**Prompt**
Copy out each line in the items below that contains the string "kern".

**Records shown**
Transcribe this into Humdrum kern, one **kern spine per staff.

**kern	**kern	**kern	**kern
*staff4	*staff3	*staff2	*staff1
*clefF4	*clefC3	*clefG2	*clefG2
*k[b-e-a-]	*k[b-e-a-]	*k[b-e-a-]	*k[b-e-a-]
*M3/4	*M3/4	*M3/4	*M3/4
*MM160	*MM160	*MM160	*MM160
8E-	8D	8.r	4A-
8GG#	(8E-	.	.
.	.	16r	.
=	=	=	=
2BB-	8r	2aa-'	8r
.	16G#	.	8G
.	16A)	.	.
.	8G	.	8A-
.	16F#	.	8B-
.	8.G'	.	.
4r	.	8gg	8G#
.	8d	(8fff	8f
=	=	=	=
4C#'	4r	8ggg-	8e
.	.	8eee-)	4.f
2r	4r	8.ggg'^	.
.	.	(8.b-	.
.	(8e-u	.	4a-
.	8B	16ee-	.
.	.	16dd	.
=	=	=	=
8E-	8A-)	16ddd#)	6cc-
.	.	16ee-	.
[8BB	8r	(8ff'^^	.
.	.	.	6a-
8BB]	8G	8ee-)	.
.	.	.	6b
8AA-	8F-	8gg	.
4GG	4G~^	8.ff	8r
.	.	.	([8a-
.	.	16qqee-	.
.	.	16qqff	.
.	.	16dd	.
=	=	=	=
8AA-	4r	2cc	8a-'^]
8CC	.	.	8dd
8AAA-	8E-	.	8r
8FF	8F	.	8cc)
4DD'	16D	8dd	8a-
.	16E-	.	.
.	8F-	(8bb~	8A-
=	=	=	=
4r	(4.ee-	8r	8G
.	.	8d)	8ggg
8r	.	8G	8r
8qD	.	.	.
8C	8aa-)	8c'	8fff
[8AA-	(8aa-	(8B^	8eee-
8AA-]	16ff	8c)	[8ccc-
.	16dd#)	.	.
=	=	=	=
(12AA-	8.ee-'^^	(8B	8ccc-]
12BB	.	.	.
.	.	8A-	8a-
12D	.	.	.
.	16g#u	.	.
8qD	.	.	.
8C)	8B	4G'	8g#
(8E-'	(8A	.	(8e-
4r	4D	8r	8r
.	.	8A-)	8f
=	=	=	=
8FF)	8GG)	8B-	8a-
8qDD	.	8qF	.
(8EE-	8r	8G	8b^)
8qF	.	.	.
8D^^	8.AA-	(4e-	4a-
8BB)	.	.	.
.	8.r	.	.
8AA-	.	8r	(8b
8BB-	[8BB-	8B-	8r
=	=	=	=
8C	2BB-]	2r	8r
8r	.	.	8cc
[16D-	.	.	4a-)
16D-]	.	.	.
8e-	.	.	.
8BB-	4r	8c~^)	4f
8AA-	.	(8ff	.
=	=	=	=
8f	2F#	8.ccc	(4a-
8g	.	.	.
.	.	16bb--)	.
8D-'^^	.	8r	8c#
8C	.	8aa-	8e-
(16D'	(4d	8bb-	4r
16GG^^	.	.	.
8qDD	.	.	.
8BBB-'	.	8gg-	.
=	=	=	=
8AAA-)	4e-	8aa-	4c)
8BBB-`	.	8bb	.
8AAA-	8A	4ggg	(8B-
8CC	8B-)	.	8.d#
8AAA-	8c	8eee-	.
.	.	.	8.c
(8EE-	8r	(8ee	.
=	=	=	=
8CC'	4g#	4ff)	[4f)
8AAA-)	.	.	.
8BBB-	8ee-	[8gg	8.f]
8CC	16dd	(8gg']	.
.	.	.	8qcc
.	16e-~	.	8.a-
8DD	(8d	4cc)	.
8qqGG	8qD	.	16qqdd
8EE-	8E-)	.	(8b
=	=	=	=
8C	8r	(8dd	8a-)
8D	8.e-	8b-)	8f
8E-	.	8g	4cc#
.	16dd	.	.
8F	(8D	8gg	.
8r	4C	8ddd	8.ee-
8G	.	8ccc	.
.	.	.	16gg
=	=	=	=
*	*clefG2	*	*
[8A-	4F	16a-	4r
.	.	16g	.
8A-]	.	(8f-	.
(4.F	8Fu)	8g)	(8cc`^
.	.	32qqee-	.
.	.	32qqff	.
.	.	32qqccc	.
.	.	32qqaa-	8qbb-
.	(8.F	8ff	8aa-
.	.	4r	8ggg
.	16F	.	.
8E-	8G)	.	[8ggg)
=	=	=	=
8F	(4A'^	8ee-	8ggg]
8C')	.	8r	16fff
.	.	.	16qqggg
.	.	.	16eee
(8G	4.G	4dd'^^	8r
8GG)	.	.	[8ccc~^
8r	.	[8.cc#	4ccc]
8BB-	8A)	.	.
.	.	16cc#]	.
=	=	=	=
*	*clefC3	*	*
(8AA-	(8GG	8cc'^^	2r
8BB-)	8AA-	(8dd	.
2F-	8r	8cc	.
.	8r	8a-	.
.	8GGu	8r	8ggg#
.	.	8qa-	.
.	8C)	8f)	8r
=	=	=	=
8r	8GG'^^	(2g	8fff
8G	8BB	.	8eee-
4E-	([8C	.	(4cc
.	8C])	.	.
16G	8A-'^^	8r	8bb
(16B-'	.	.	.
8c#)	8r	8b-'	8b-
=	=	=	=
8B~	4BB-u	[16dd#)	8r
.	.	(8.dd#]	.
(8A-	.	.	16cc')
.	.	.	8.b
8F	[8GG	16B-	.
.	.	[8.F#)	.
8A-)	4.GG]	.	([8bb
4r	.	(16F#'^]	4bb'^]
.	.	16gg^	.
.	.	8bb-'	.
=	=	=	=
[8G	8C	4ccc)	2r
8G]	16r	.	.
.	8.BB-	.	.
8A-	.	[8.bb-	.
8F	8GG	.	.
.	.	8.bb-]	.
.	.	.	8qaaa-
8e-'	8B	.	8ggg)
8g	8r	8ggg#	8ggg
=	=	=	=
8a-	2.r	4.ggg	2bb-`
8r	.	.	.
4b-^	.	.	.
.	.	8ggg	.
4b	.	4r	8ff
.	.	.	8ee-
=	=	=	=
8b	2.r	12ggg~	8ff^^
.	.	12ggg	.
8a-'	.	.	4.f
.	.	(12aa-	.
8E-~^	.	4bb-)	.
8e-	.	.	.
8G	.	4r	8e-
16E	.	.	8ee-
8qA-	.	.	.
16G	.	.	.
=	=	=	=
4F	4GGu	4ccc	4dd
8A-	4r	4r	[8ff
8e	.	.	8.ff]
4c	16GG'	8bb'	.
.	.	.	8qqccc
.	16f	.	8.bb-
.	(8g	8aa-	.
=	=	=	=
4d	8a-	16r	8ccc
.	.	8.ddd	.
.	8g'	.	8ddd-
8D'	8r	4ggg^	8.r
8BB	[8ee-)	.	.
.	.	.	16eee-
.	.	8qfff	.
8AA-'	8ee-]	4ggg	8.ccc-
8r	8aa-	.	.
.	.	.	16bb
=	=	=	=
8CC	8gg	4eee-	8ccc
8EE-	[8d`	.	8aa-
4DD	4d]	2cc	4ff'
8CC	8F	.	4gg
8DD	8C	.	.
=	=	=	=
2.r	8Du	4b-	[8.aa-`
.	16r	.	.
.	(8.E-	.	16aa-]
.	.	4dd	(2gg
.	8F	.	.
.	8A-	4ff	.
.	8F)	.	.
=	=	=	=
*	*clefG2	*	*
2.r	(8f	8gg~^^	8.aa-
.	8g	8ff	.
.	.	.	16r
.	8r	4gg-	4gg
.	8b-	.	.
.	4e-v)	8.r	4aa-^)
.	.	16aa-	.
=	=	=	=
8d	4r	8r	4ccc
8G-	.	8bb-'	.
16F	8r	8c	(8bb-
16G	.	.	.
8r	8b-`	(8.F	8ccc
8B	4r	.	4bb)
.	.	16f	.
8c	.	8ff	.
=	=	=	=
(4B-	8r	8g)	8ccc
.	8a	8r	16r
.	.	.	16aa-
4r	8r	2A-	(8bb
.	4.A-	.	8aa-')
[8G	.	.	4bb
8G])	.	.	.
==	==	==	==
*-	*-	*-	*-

**Task answer**
Transcribe this into Humdrum kern, one **kern spine per staff.
**kern	**kern	**kern	**kern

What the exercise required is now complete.